[[ Information shown, beginning ]]

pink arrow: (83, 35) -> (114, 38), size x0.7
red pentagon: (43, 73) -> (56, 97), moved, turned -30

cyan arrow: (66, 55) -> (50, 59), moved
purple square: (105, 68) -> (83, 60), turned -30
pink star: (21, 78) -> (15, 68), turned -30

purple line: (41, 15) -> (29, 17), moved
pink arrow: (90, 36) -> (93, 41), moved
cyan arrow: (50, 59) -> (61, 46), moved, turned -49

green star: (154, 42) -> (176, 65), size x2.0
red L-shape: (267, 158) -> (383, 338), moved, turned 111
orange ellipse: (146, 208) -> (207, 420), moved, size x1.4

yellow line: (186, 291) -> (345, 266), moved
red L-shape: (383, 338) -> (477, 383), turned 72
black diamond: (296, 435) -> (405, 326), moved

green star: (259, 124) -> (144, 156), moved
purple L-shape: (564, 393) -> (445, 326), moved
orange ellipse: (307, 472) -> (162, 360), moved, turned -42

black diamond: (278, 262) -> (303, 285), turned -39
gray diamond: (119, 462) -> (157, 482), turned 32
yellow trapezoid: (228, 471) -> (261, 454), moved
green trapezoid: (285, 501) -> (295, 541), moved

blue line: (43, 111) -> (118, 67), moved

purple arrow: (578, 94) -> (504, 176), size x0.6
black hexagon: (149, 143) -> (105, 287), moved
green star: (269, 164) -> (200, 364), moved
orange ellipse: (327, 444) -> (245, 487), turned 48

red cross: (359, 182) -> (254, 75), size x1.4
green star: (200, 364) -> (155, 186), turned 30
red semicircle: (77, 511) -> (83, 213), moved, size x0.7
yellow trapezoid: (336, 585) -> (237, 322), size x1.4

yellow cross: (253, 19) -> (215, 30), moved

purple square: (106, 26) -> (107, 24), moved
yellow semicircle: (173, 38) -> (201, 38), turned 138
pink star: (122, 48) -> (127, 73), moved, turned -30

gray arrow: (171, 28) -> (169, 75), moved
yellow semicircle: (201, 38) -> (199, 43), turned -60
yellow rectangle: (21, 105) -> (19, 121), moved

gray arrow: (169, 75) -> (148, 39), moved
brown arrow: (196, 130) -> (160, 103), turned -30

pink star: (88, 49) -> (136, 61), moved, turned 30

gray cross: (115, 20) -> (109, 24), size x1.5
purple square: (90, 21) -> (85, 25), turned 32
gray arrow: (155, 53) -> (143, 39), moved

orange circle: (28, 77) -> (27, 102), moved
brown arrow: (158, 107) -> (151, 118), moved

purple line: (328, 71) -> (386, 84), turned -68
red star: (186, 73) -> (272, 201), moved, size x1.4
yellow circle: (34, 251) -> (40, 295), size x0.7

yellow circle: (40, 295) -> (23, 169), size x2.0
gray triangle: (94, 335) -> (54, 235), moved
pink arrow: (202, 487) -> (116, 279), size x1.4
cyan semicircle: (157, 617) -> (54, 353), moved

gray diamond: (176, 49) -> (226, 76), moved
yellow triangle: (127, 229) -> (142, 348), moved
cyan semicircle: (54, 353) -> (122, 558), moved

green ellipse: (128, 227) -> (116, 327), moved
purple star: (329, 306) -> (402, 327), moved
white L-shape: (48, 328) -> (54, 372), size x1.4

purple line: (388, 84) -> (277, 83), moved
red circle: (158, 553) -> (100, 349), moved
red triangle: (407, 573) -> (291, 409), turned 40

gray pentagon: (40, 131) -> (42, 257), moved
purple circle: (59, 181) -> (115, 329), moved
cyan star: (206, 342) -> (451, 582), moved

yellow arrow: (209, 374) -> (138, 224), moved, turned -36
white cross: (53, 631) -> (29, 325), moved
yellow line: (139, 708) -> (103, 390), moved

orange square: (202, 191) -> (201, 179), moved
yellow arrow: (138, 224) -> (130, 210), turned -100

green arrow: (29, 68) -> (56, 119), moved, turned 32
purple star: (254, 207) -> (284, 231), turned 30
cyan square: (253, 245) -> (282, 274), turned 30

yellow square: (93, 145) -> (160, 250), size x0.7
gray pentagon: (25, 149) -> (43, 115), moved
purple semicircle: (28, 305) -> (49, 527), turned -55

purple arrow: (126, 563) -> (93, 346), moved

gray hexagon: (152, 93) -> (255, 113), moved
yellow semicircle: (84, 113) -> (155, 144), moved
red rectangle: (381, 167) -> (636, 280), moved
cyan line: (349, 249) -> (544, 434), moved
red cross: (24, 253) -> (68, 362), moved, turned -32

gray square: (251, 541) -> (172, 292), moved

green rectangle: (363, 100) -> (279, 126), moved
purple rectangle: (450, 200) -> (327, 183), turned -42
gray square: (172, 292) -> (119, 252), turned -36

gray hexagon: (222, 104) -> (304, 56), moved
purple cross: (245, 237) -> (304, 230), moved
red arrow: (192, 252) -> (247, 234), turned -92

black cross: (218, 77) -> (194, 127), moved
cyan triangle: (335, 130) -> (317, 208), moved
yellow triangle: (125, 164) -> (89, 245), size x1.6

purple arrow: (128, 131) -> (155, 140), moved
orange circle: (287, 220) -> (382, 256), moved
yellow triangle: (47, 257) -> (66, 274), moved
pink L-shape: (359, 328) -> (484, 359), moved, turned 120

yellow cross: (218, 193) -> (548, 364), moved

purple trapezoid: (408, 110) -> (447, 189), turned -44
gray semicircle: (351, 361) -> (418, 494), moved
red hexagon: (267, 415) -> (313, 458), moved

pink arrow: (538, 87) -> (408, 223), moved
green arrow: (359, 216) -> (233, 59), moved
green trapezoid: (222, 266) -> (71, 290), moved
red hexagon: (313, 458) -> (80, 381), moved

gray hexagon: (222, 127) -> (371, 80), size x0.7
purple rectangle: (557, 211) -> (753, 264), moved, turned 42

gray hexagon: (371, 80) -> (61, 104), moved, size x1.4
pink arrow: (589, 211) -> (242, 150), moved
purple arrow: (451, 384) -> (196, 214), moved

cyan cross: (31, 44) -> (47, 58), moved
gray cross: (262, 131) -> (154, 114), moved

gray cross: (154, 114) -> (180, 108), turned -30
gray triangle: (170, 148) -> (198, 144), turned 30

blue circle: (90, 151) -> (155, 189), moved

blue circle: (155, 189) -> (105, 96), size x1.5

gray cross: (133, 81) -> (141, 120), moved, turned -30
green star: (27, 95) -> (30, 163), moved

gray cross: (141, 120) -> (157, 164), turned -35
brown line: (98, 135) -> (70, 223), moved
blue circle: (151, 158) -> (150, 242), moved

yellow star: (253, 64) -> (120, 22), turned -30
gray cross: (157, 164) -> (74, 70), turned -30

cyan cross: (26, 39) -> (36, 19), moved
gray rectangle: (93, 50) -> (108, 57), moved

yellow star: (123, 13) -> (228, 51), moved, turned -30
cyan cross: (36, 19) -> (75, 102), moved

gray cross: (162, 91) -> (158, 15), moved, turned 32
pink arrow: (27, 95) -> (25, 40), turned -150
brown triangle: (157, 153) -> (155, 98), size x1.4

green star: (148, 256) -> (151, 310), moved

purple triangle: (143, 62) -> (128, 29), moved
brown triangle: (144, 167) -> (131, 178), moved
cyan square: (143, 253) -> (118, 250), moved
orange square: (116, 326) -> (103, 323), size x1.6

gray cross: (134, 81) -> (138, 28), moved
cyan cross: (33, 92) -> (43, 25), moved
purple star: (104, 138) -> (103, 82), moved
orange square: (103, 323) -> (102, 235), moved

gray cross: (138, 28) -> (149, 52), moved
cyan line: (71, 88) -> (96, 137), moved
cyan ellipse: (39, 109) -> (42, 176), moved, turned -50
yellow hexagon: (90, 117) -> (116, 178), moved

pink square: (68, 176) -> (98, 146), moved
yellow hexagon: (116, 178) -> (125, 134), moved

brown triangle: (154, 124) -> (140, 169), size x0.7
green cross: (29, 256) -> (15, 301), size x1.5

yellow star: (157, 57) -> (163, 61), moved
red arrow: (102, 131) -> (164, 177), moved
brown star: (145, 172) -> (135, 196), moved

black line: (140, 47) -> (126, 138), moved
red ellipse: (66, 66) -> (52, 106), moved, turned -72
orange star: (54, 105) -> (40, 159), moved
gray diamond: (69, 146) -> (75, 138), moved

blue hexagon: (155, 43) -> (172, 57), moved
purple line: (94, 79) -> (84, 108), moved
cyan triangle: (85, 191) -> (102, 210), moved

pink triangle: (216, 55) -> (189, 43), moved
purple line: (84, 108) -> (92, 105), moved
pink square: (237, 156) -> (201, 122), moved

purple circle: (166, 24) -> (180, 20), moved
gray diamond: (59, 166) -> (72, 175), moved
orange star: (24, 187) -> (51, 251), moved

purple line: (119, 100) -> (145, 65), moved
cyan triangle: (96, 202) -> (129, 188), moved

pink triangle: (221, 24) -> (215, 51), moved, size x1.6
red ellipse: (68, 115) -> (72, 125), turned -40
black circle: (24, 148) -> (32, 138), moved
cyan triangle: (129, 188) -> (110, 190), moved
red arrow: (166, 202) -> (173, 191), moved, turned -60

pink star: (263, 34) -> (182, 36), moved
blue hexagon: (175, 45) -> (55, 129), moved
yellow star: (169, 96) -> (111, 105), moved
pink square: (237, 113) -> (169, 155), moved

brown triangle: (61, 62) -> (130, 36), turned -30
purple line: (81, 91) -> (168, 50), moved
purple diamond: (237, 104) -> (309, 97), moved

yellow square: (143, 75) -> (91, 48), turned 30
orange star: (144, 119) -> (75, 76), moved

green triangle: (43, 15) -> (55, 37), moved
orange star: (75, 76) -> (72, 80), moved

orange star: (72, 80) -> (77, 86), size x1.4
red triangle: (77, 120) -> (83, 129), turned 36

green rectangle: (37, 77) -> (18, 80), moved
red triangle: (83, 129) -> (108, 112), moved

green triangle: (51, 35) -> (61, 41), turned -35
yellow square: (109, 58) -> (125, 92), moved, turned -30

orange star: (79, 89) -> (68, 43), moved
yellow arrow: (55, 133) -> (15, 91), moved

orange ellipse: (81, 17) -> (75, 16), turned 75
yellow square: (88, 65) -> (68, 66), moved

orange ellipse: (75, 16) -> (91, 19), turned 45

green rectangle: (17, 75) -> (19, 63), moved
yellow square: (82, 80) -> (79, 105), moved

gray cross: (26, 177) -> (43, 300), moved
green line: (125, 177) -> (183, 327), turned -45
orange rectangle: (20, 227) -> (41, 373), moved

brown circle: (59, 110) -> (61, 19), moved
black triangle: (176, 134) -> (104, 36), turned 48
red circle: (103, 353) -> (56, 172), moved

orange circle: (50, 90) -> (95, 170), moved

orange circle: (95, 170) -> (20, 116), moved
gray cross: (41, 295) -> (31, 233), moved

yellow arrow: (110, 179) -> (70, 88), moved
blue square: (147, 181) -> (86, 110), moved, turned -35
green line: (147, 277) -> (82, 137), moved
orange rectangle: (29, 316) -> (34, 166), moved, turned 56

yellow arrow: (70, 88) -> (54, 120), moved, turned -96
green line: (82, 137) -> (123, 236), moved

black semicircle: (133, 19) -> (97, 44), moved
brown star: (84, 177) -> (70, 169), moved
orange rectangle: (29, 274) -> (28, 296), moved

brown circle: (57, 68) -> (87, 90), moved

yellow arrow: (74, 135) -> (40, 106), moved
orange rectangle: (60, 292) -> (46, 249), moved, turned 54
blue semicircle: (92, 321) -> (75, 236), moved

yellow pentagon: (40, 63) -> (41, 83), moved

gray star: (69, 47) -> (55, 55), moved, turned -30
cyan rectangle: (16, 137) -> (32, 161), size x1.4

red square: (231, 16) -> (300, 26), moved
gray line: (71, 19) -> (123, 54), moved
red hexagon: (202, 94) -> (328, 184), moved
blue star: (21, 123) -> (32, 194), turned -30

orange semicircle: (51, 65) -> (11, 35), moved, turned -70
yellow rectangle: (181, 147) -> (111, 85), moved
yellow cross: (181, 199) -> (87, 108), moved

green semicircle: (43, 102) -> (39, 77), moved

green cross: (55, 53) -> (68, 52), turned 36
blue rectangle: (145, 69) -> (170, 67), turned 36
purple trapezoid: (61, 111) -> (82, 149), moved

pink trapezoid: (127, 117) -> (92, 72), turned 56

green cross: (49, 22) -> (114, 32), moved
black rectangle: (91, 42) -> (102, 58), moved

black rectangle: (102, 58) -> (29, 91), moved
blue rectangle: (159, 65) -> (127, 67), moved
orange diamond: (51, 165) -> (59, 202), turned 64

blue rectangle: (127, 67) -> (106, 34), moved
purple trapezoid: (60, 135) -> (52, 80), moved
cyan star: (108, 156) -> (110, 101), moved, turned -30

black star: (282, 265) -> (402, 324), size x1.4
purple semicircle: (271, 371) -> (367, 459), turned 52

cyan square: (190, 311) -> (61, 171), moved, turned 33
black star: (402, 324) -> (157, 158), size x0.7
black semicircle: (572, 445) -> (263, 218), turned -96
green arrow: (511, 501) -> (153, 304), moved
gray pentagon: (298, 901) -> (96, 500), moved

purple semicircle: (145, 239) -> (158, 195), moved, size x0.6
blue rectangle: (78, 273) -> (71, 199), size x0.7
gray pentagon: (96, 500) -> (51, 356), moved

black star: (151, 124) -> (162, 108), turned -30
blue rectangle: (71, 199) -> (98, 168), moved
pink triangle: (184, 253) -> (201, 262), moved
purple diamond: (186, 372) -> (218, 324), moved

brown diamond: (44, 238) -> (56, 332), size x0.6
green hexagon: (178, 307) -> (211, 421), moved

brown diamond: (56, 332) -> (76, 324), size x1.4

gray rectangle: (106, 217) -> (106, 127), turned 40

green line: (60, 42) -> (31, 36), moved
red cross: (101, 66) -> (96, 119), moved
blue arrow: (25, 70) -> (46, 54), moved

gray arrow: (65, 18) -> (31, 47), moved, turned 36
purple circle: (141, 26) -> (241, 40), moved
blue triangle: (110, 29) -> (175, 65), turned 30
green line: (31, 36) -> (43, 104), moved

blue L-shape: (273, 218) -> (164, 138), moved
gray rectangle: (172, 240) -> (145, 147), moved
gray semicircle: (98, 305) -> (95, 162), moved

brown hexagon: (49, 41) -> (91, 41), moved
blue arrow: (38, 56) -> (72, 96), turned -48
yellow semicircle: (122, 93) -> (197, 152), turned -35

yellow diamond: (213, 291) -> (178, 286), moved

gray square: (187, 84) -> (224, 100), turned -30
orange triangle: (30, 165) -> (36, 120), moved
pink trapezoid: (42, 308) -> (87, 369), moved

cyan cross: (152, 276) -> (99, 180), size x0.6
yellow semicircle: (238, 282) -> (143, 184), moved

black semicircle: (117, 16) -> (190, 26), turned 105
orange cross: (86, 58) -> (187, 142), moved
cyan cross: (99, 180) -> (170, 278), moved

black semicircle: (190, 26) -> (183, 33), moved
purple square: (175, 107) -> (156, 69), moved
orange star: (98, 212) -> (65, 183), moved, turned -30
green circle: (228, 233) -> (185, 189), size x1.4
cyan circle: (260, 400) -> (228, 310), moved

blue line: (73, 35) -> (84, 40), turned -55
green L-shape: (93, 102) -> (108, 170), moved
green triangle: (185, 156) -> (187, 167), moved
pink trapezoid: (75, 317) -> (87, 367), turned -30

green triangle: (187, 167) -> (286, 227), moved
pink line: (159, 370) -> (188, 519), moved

[[ Information shown, end ]]

* Exercise requirements
The lines holding the word "diamond" are the answer. Pull them out of the records and copy them.

* Finished task
black diamond: (296, 435) -> (405, 326), moved
black diamond: (278, 262) -> (303, 285), turned -39
gray diamond: (119, 462) -> (157, 482), turned 32
gray diamond: (176, 49) -> (226, 76), moved
gray diamond: (69, 146) -> (75, 138), moved
gray diamond: (59, 166) -> (72, 175), moved
purple diamond: (237, 104) -> (309, 97), moved
orange diamond: (51, 165) -> (59, 202), turned 64
purple diamond: (186, 372) -> (218, 324), moved
brown diamond: (44, 238) -> (56, 332), size x0.6
brown diamond: (56, 332) -> (76, 324), size x1.4
yellow diamond: (213, 291) -> (178, 286), moved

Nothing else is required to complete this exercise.